** Dataset follows **
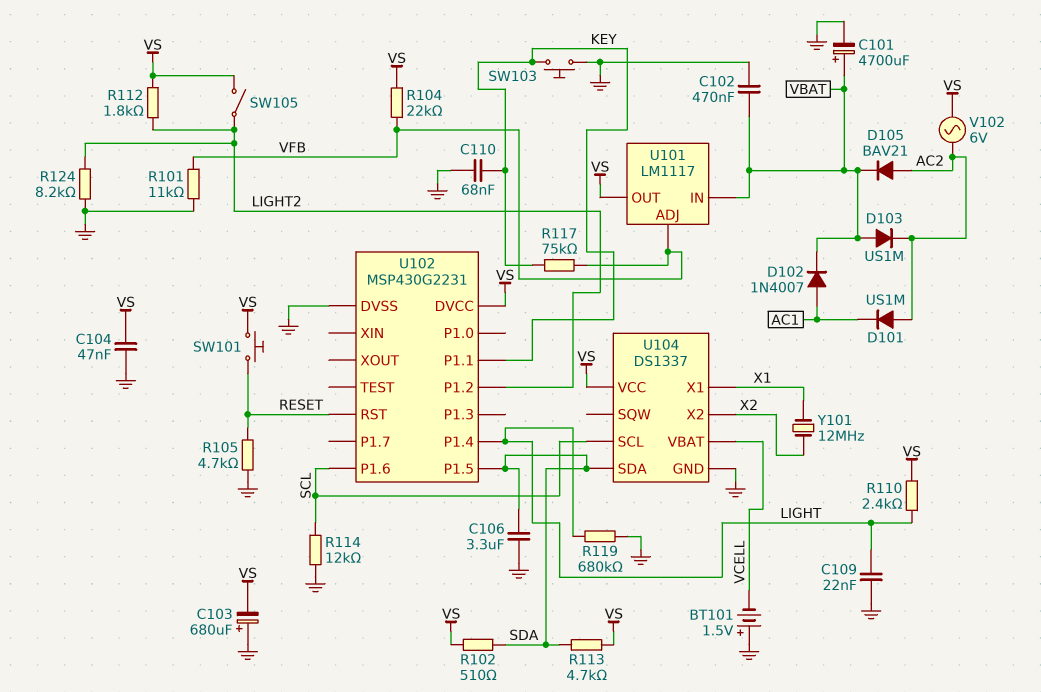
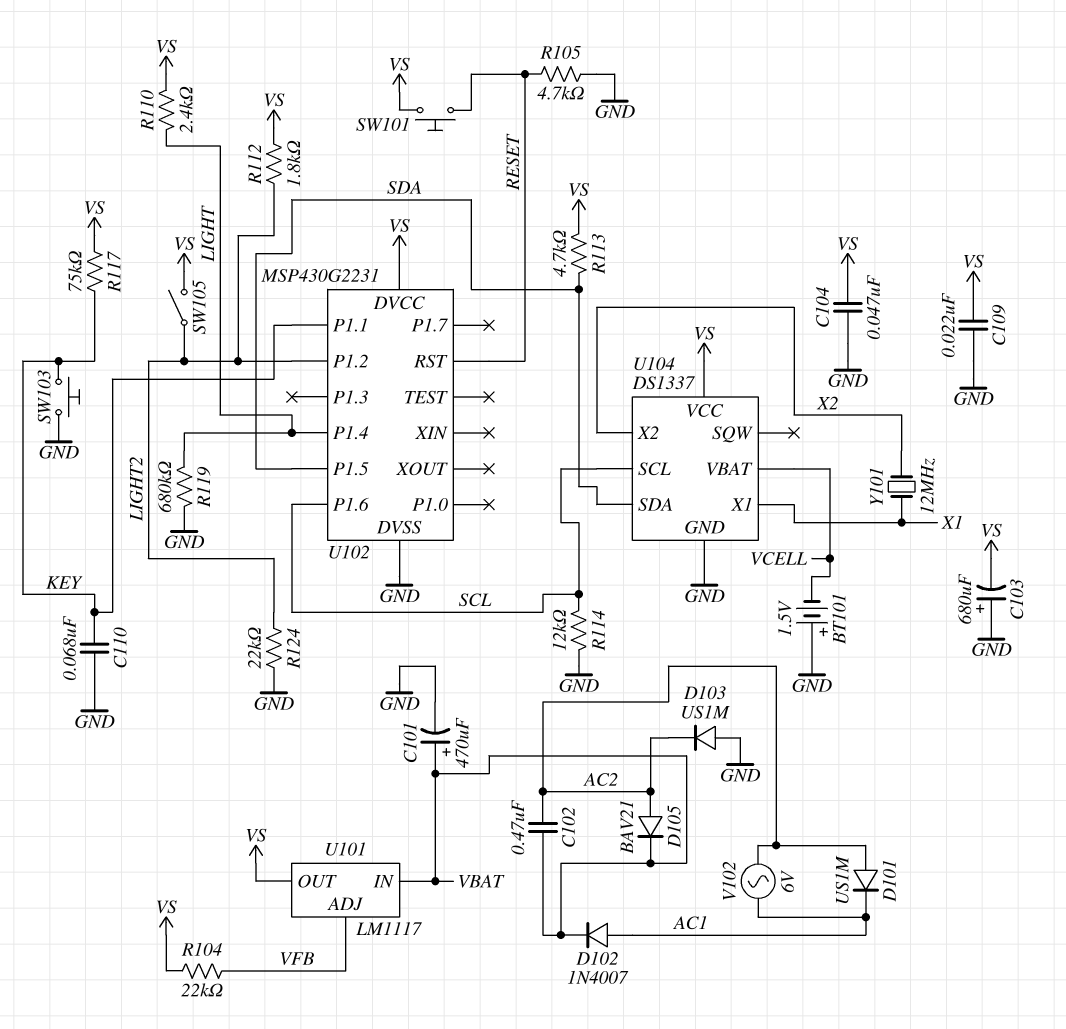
C101: 4700uF (plus VBAT, minus GND) -> 470uF (plus VBAT, minus GND)
C102: 470nF (GND, VBAT) -> 470nF (AC2, VBAT)
C106: 3.3uF (GND, SDA) -> none
C109: 22nF (GND, LIGHT) -> 22nF (GND, VS)
D103: diode US1M (A VBAT, K AC2) -> diode US1M (A GND, K AC2)
R101: 11k (GND, VFB) -> none
R102: 510 (SDA, VS) -> none
R117: 75k (KEY, VFB) -> 75k (KEY, VS)
R124: 8.2k (GND, LIGHT2) -> 22k (GND, LIGHT2)
V102: AC 6V (AC2, VS) -> AC 6V (AC1, AC2)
** End of Dataset **
## Task:
Where the word "VBAT" appears in a line of the entries, copy that line.

## Reply to the task:
C101: 4700uF (plus VBAT, minus GND) -> 470uF (plus VBAT, minus GND)
C102: 470nF (GND, VBAT) -> 470nF (AC2, VBAT)
D103: diode US1M (A VBAT, K AC2) -> diode US1M (A GND, K AC2)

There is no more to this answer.